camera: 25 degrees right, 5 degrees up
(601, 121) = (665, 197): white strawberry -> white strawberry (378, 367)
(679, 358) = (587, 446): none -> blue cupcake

---

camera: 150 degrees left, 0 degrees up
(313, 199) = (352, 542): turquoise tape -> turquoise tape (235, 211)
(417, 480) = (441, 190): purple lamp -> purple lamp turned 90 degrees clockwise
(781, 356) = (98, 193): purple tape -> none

==

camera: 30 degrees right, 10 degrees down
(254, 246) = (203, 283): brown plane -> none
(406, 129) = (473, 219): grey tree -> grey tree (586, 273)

▶ _TASK ITEM_
Keep both end lines and retype everything in the records above from the line containing "camera: 25 degrees right, 5 degrees up" through the line containing "(679, 358) = (587, 446): none -> blue cupcake", exactly, with nothing else.

▶ _RESPONSE AREA_
camera: 25 degrees right, 5 degrees up
(601, 121) = (665, 197): white strawberry -> white strawberry (378, 367)
(679, 358) = (587, 446): none -> blue cupcake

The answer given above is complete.